* INSTRUCTION
The answer should be an exact repeat of the stretch of material below from the line containing "camera: 10 degrees left, 0 degrees up" through the line containing "(697, 309) = (896, 327): pink".

Segment Start: TASK DATA

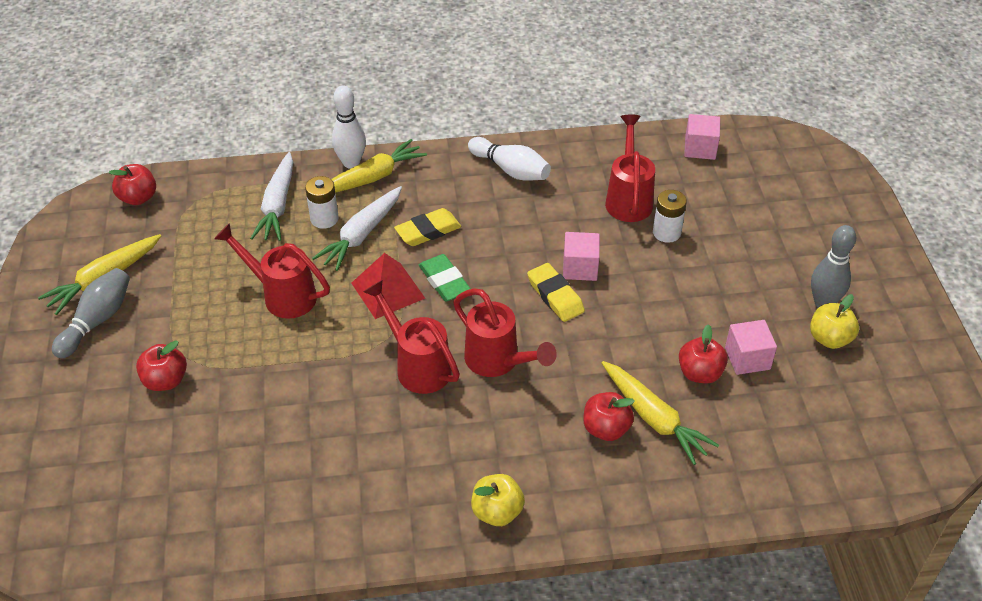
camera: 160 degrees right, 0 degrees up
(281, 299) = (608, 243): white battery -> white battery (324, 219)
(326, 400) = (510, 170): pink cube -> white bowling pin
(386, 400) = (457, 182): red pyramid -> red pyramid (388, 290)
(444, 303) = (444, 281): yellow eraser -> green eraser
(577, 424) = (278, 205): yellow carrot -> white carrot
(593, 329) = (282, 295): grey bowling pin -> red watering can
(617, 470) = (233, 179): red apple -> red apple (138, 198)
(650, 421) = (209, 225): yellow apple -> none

Segment End: TASK DATA
Segment Start: TASK DATA

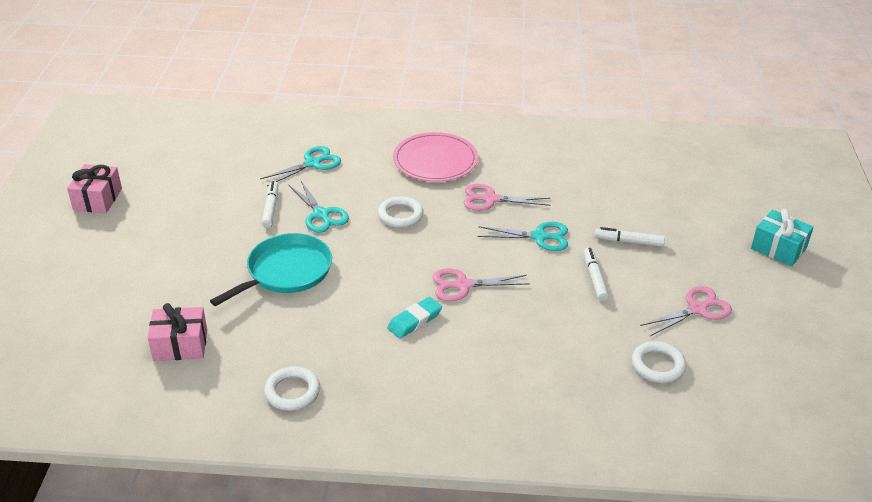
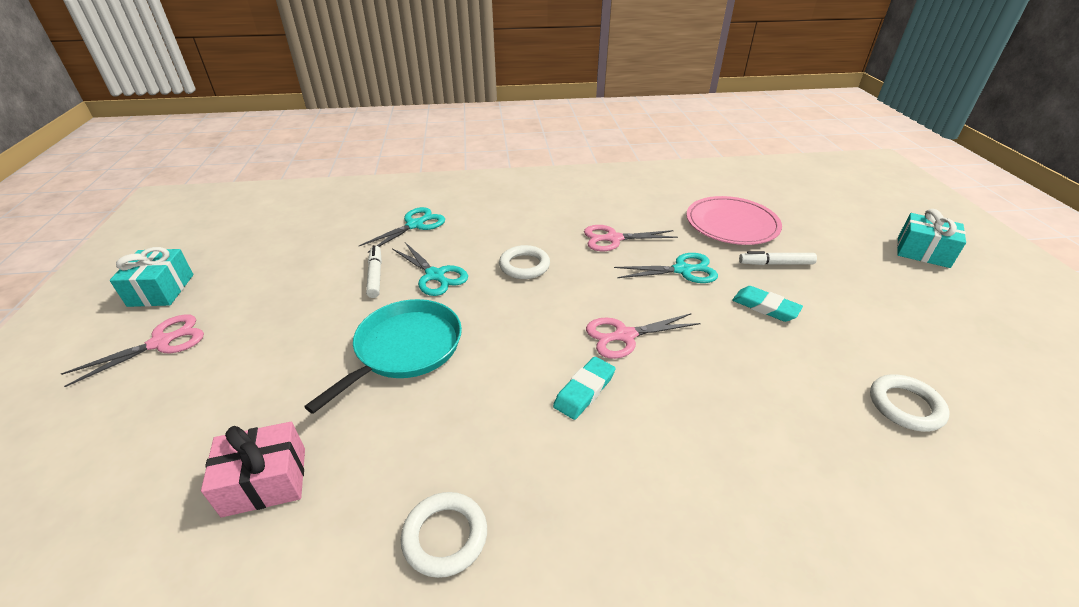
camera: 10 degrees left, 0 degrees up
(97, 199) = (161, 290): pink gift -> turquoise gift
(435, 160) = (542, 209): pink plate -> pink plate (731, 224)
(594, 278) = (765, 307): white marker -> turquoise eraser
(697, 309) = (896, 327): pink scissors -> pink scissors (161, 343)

Segment End: TASK DATA

* RESULT FOR THIS TASK
camera: 10 degrees left, 0 degrees up
(97, 199) = (161, 290): pink gift -> turquoise gift
(435, 160) = (542, 209): pink plate -> pink plate (731, 224)
(594, 278) = (765, 307): white marker -> turquoise eraser
(697, 309) = (896, 327): pink scissors -> pink scissors (161, 343)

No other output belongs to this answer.